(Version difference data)
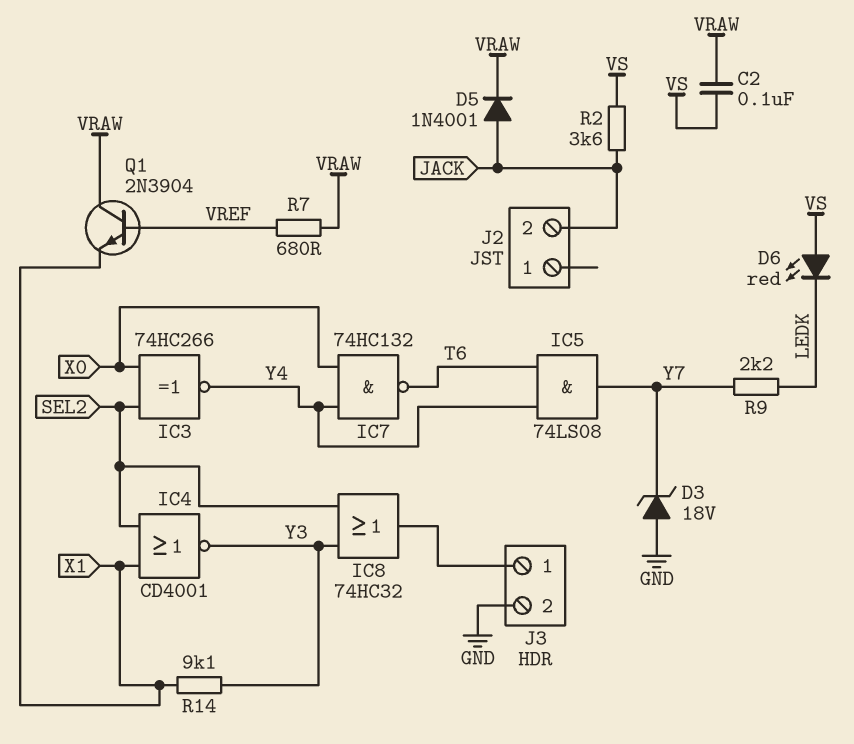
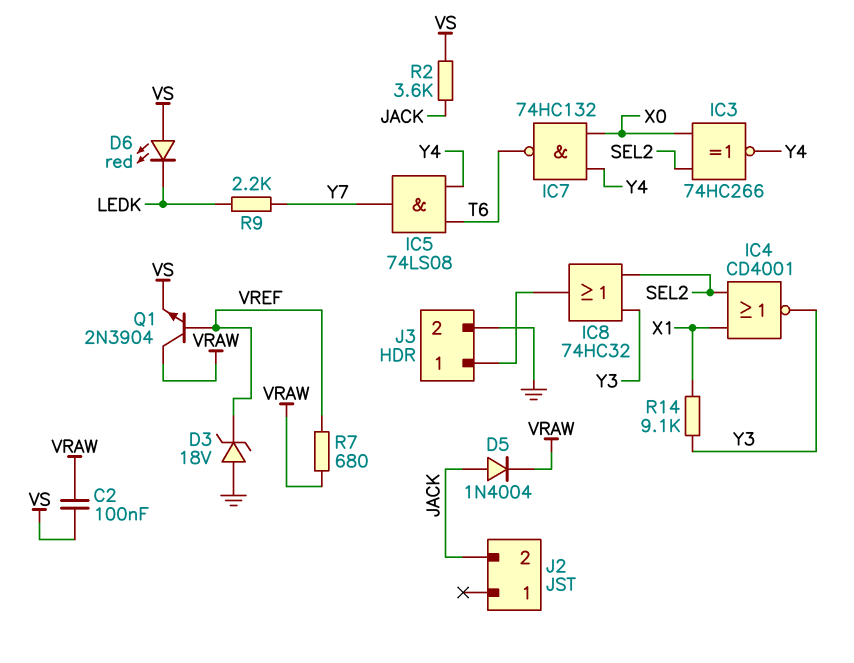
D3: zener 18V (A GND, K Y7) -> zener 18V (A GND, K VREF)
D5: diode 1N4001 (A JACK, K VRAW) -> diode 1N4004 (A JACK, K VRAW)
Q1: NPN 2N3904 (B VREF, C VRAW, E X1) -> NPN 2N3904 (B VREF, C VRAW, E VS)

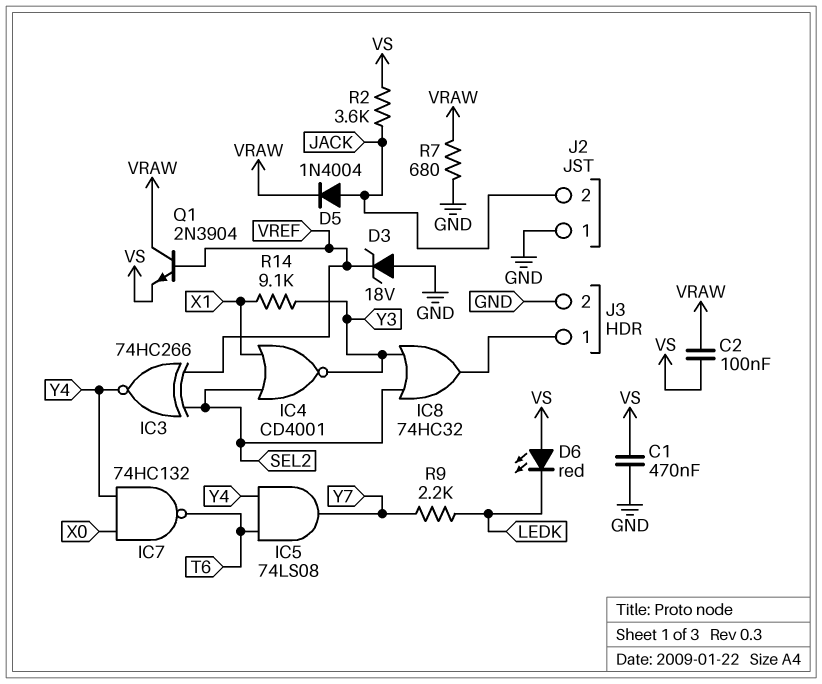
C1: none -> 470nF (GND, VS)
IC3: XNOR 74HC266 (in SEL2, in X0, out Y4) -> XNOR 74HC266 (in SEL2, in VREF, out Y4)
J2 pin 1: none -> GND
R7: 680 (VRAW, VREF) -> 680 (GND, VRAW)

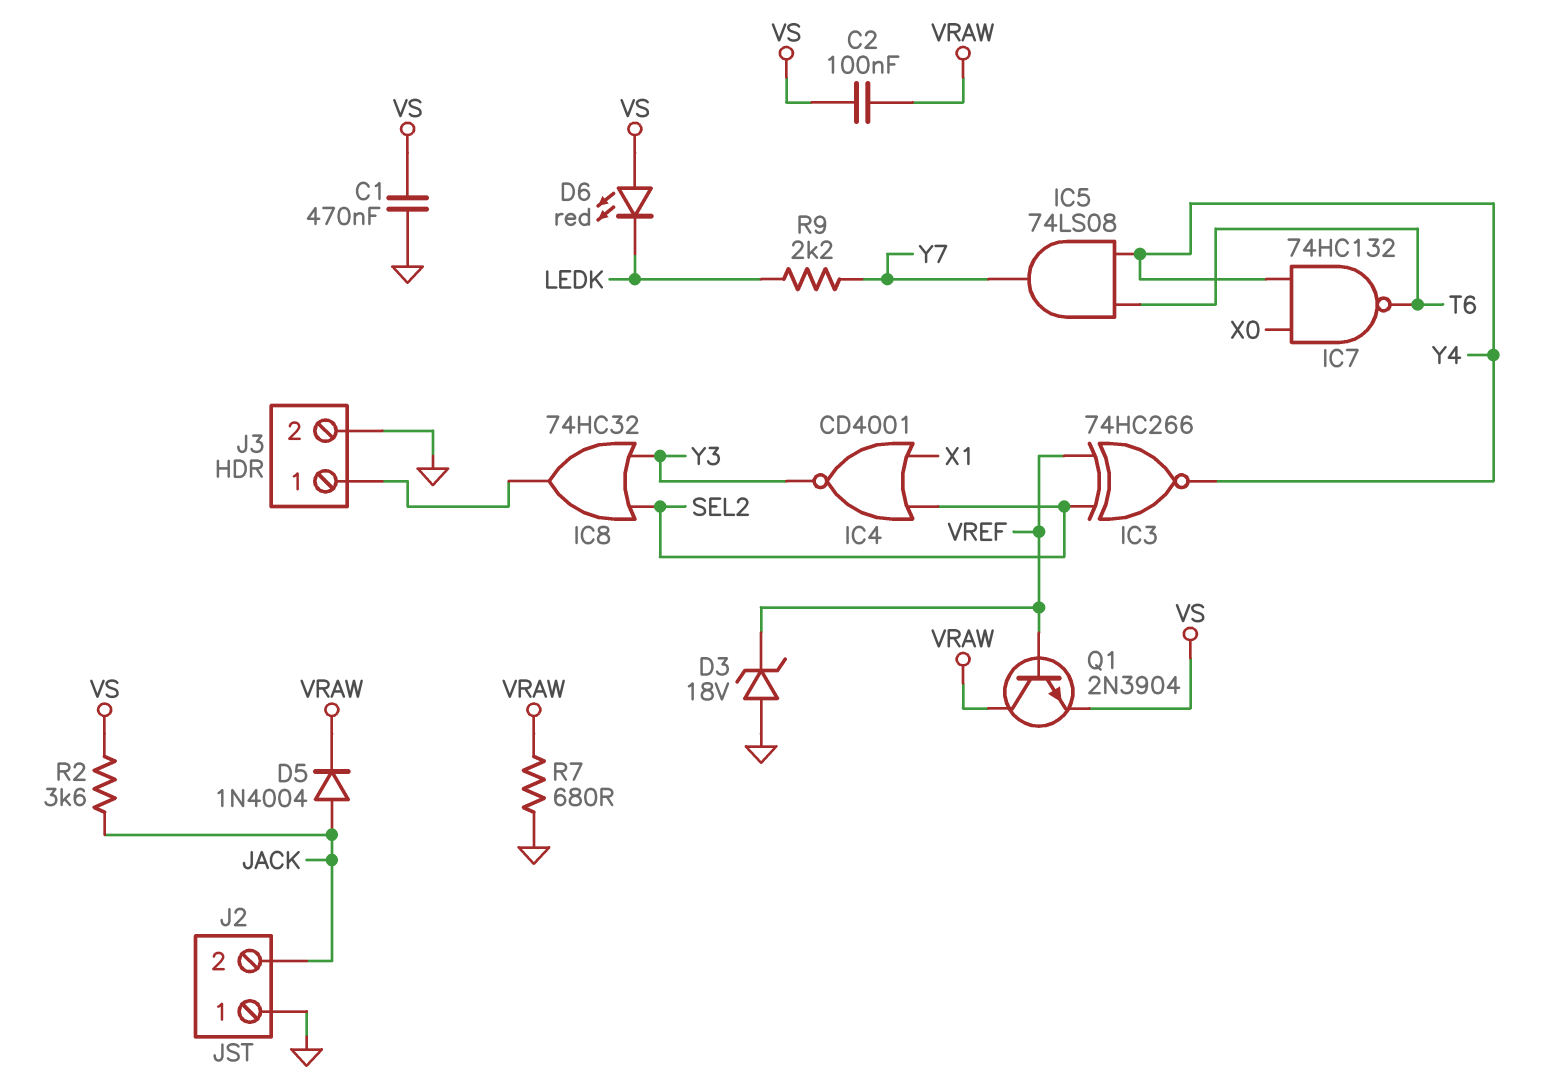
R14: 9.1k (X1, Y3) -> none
==
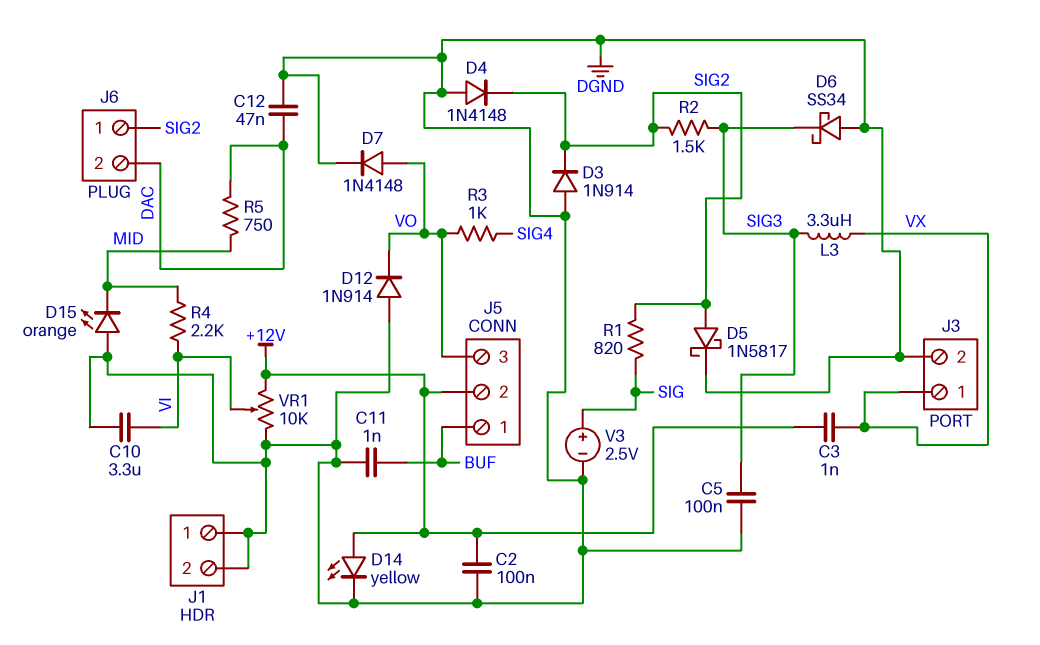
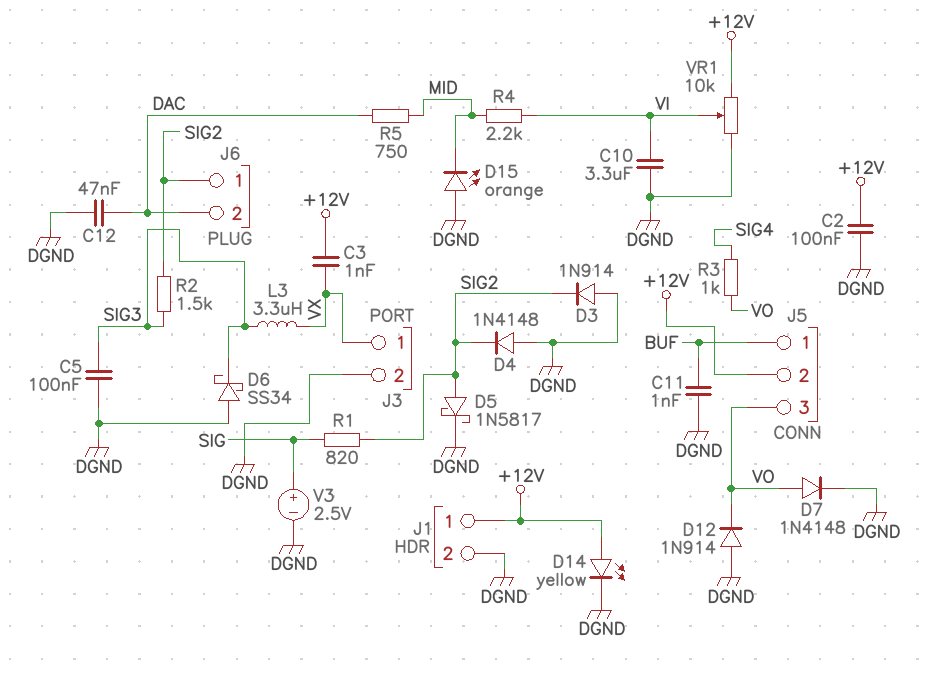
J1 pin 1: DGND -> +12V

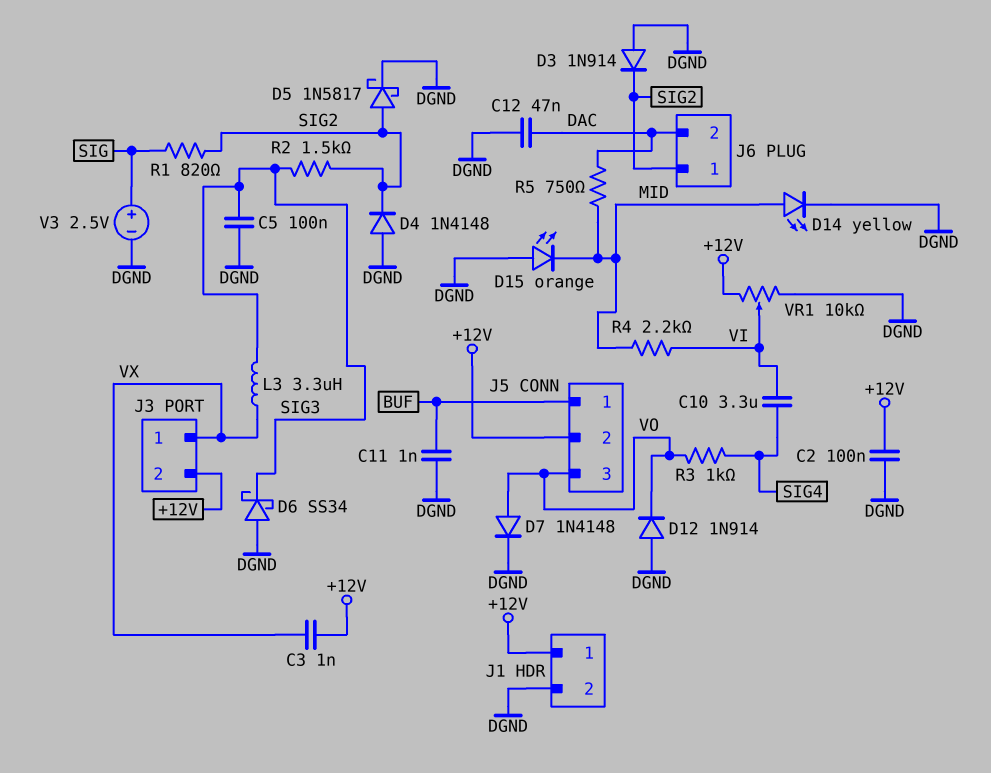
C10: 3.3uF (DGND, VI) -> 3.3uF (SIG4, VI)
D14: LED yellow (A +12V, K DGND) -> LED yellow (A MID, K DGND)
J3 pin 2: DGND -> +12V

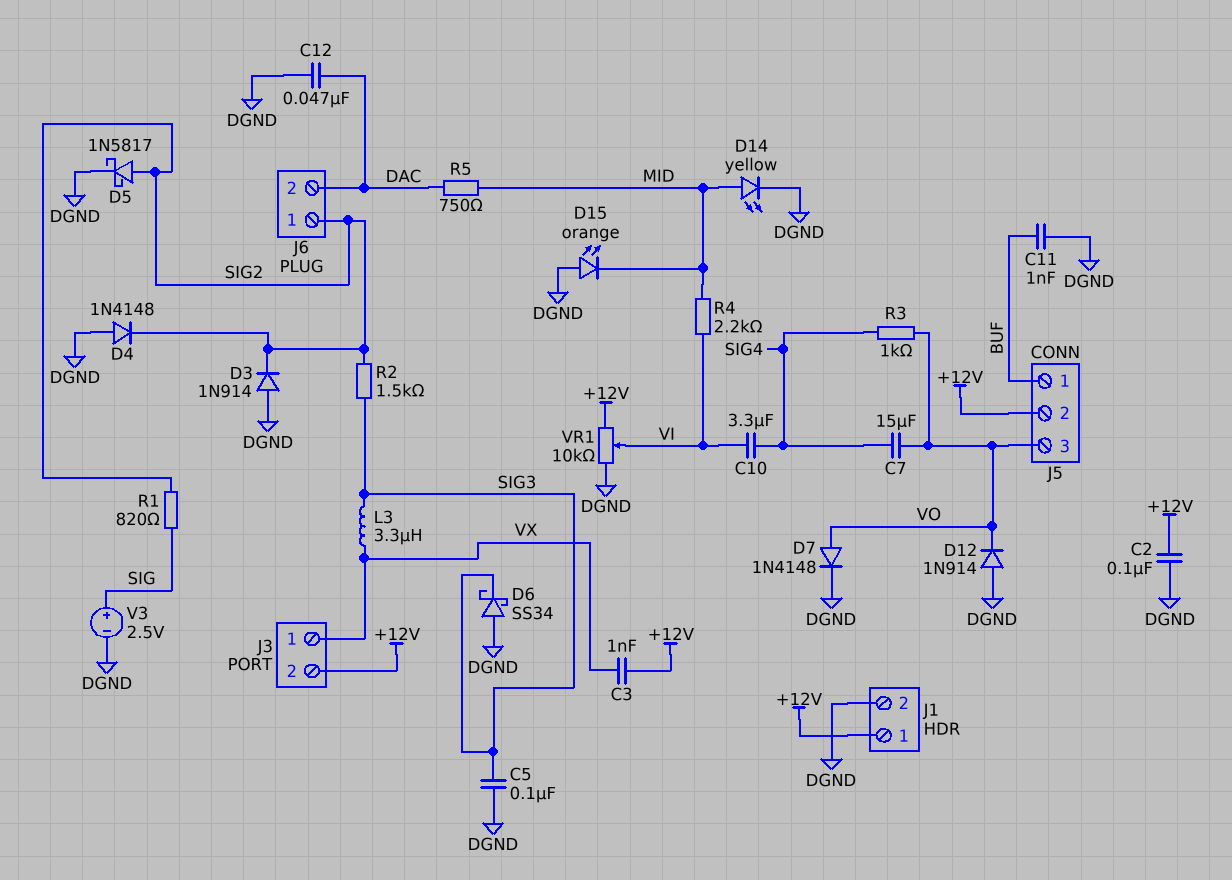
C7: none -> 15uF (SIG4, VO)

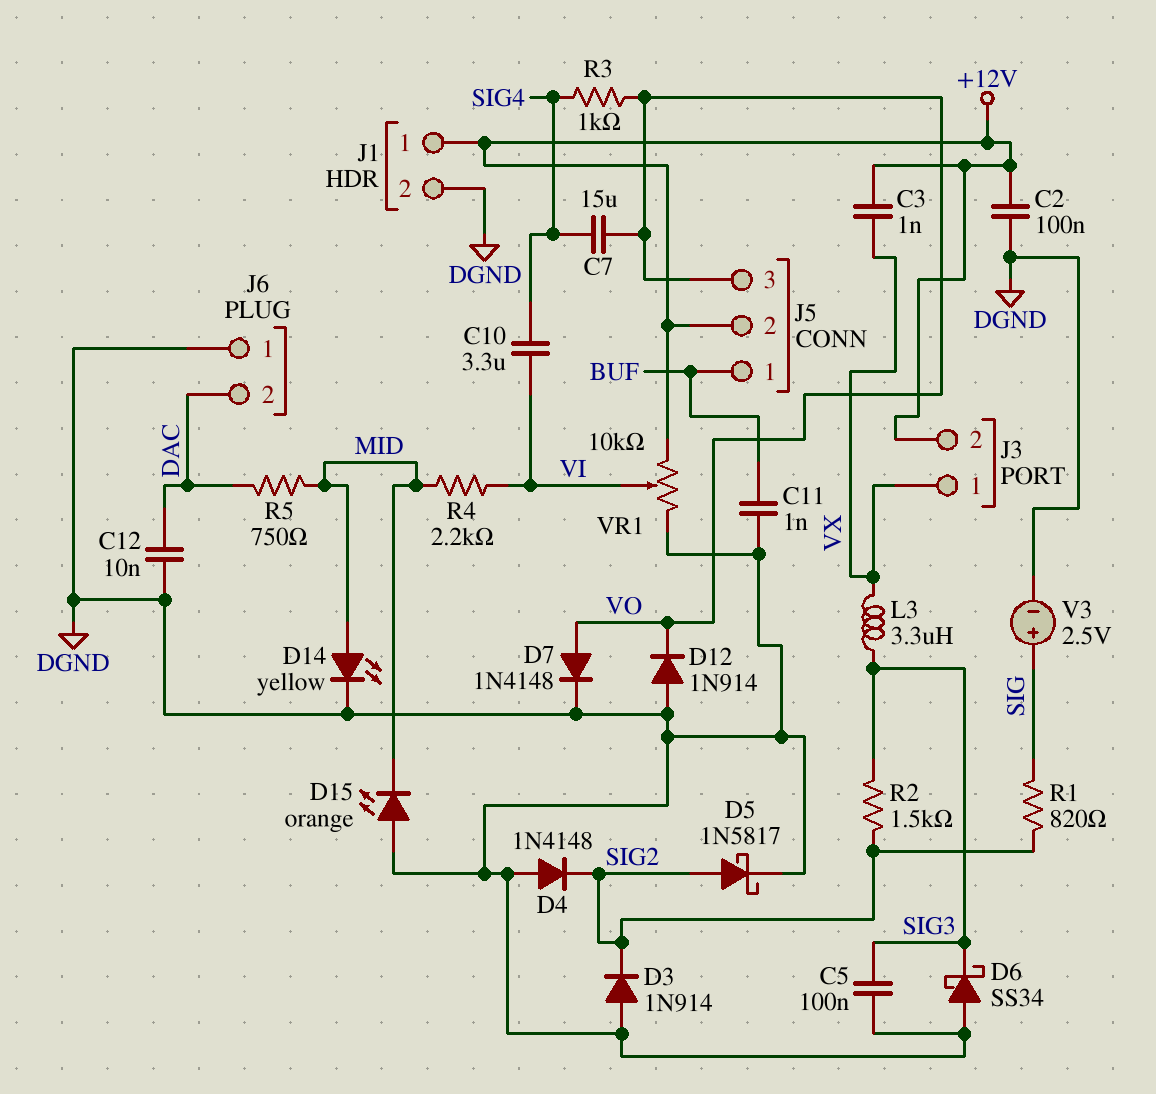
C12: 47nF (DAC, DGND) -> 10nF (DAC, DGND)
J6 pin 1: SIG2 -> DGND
...
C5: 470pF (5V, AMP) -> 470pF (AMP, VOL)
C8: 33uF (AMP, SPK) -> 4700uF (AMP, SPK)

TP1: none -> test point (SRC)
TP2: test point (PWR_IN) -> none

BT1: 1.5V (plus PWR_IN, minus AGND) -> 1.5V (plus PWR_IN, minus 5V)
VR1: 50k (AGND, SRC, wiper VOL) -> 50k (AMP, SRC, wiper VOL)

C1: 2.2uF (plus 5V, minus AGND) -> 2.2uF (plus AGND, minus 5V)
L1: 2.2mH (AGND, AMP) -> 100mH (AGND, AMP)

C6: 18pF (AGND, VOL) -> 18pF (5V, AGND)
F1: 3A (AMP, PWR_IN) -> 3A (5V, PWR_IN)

## Problem to solve
Output should consist of the lines above from the one with "D3: zener 18V" down to the one with "R14: 9.1k (X1, Y3) -> none", exact and without pictures.

## Expected answer
D3: zener 18V (A GND, K Y7) -> zener 18V (A GND, K VREF)
D5: diode 1N4001 (A JACK, K VRAW) -> diode 1N4004 (A JACK, K VRAW)
Q1: NPN 2N3904 (B VREF, C VRAW, E X1) -> NPN 2N3904 (B VREF, C VRAW, E VS)

C1: none -> 470nF (GND, VS)
IC3: XNOR 74HC266 (in SEL2, in X0, out Y4) -> XNOR 74HC266 (in SEL2, in VREF, out Y4)
J2 pin 1: none -> GND
R7: 680 (VRAW, VREF) -> 680 (GND, VRAW)

R14: 9.1k (X1, Y3) -> none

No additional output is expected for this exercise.